Data provided: Begin

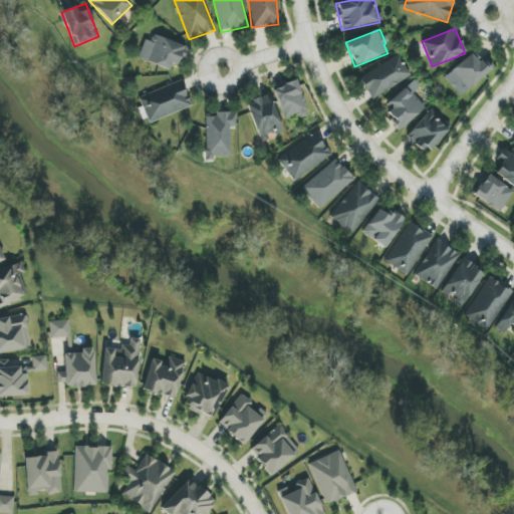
[(140,58),(170,70),(172,64),(179,66),(187,47),(150,32),(140,58)]
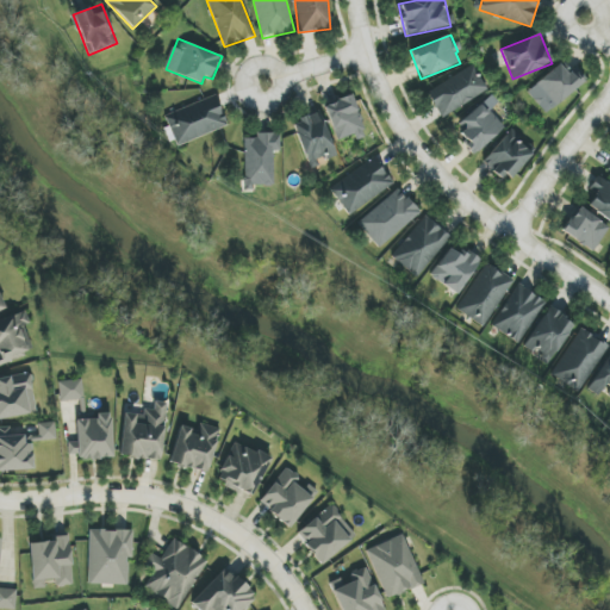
[(487,93),(473,64),(425,88),(441,117),(487,93)]
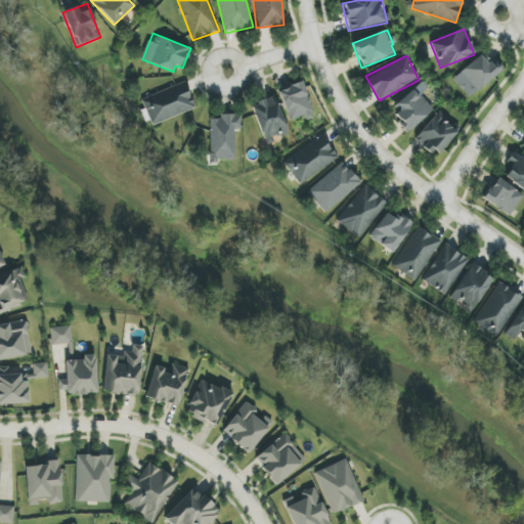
[(504,68),(493,56),(486,62),(480,55),(452,80),(470,98),(504,68)]
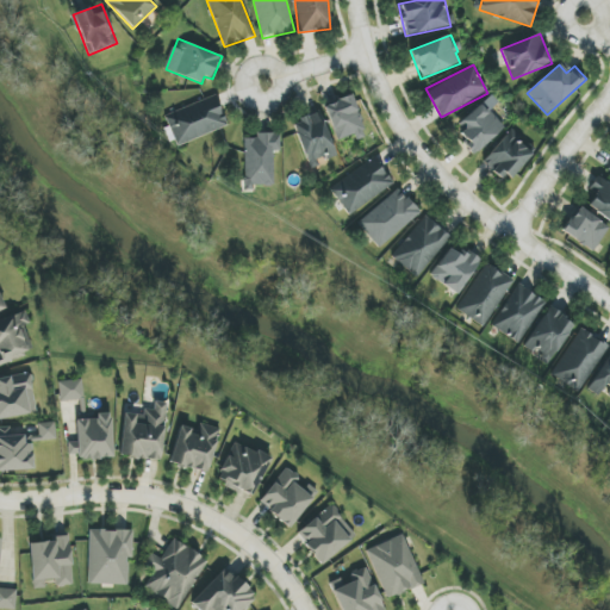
[(365,138),(354,95),(325,104),(335,141),(354,136),(355,141),(365,138)]
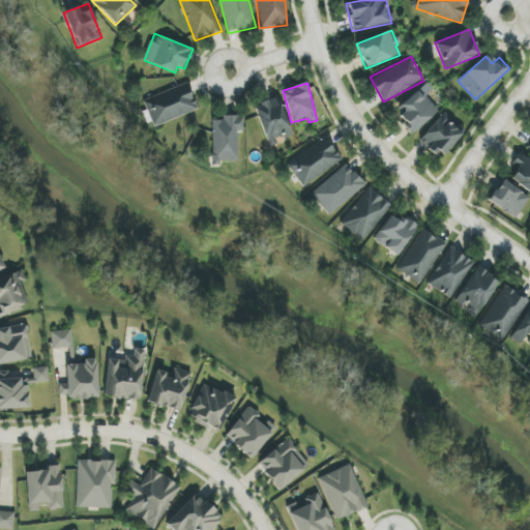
[(143,99),(152,126),(197,112),(188,85),(143,99)]
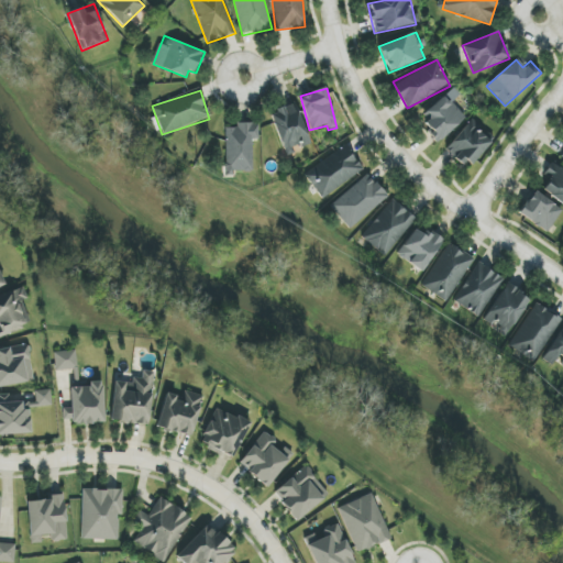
[(420,116),(440,140),(466,118),(446,95),(420,116)]
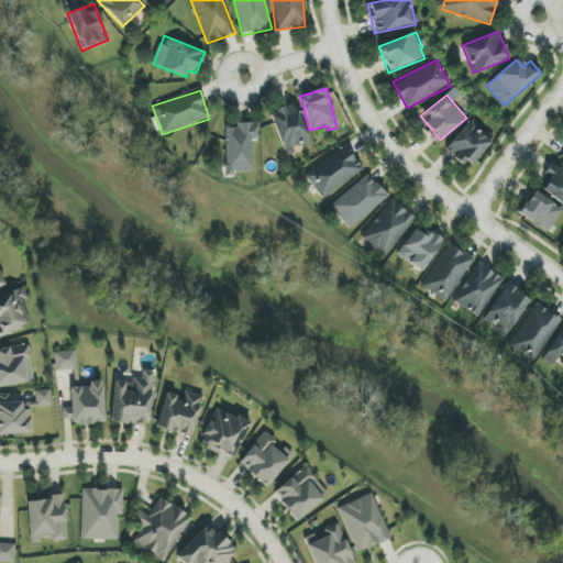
[(295,152),(294,150),(310,143),(296,103),(269,113),(285,155),(295,152)]
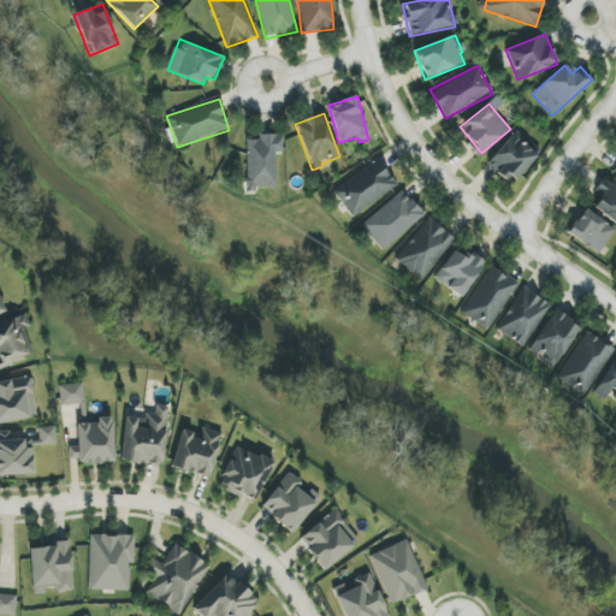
[(525,140),(514,130),(487,163),(513,184),(538,154),(523,141),(525,140)]
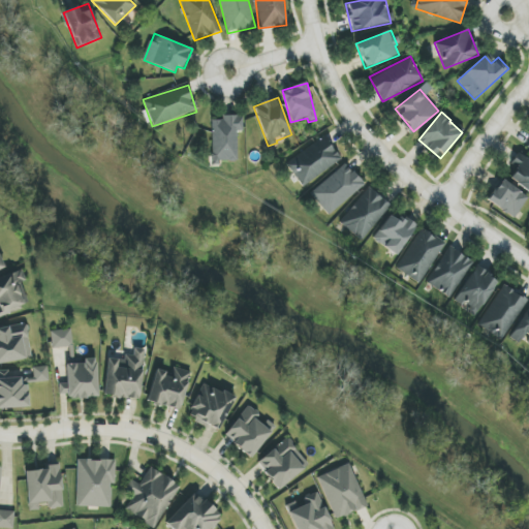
[(211,121),(212,162),(238,162),(237,131),(243,131),(243,116),(221,116),(221,120),(211,121)]
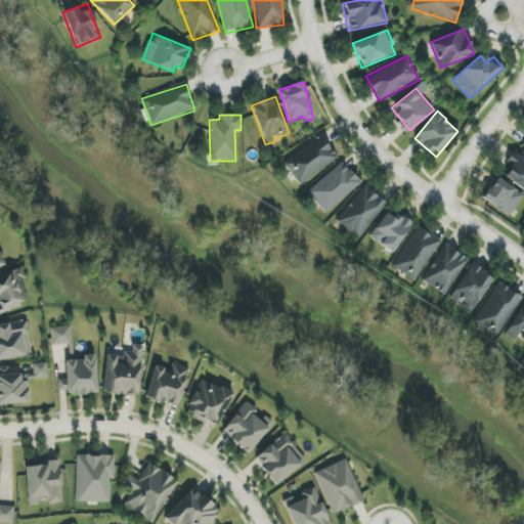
[(338,159),(322,136),(284,162),(299,185),(338,159)]
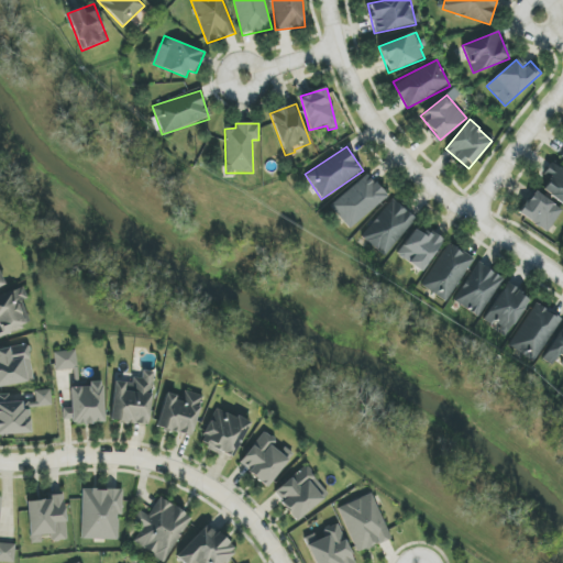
[(562,205),(562,169),(554,163),(537,186),(562,205)]
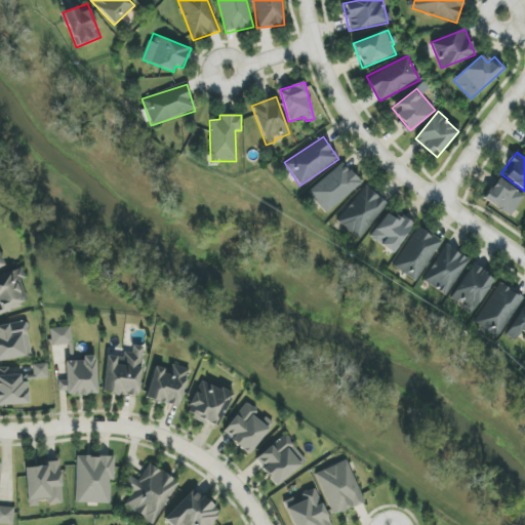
[(326,214),(361,183),(341,162),(308,193),(326,214)]
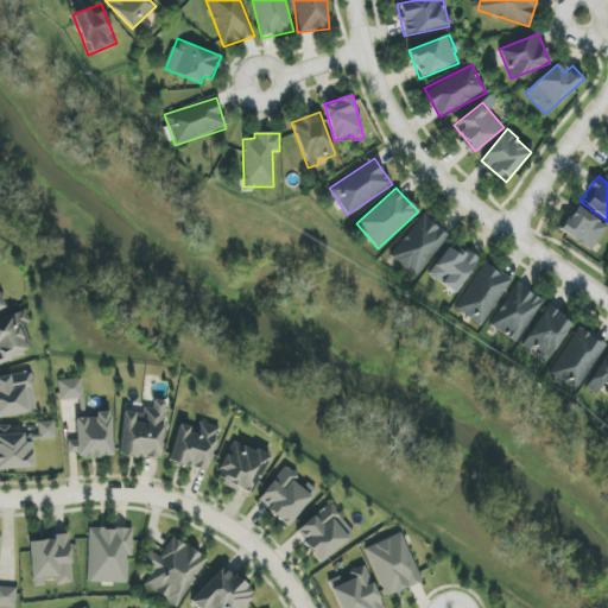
[(594,249),(607,223),(574,208),(561,234),(594,249)]
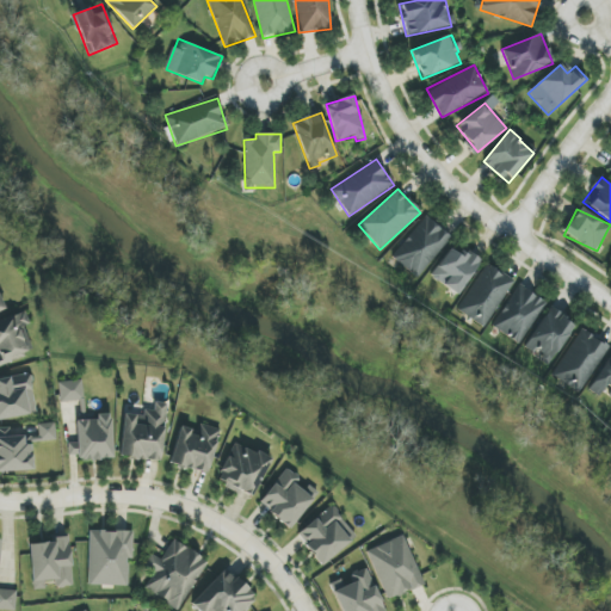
[(412,277),(451,240),(429,216),(389,254),(412,277)]
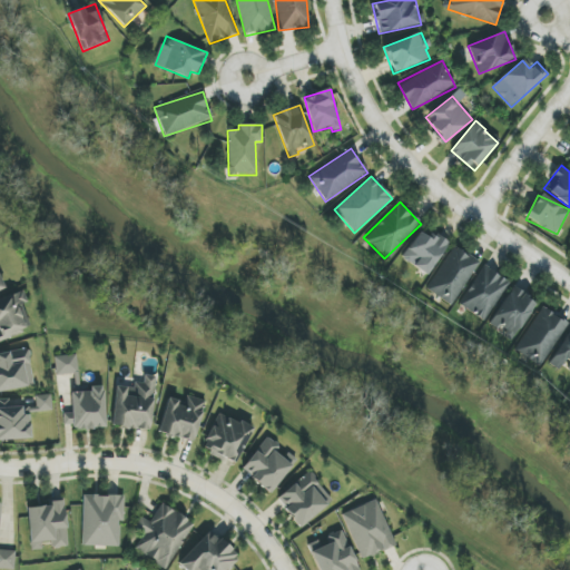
[(428,275),(445,245),(419,229),(401,259),(428,275)]
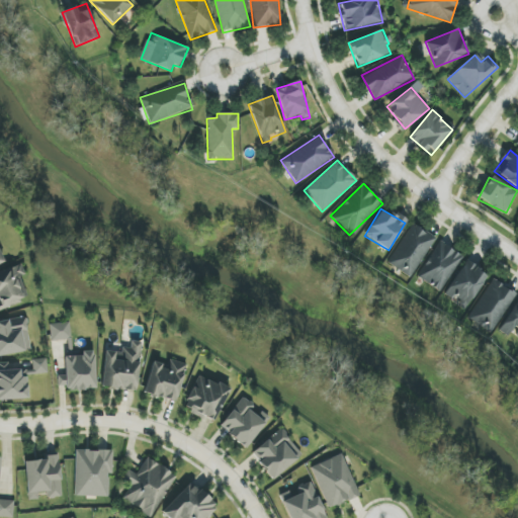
[(435,240),(413,224),(385,262),(409,278),(435,240)]
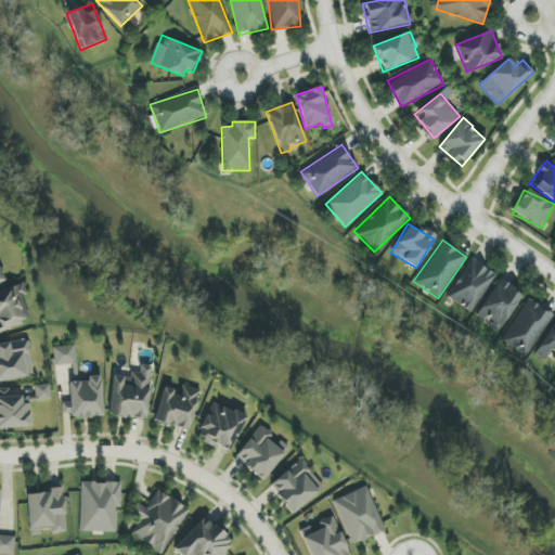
[(477,314),(499,328),(521,294),(499,280),(477,314)]
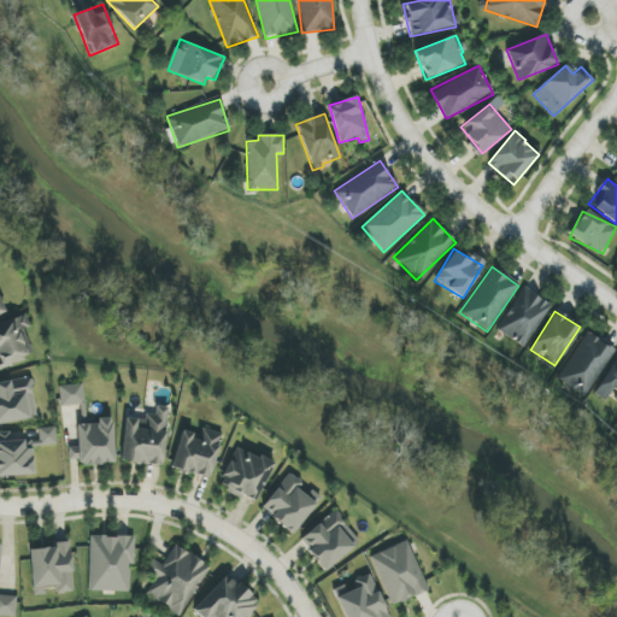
[(0,324),(0,368),(34,357),(24,330),(30,328),(25,315),(0,324)]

Data provided: End

▸ **Description of the task**:
Please return exactly, and only, the lines from the one containing "[(562,205),(562,169),(554,163),(537,186),(562,205)]" through the end of the records, with both end lines kept and every picture dropped.

▸ **Reply**:
[(562,205),(562,169),(554,163),(537,186),(562,205)]
[(326,214),(361,183),(341,162),(308,193),(326,214)]
[(594,249),(607,223),(574,208),(561,234),(594,249)]
[(412,277),(451,240),(429,216),(389,254),(412,277)]
[(428,275),(445,245),(419,229),(401,259),(428,275)]
[(435,240),(413,224),(385,262),(409,278),(435,240)]
[(477,314),(499,328),(521,294),(499,280),(477,314)]
[(0,324),(0,368),(34,357),(24,330),(30,328),(25,315),(0,324)]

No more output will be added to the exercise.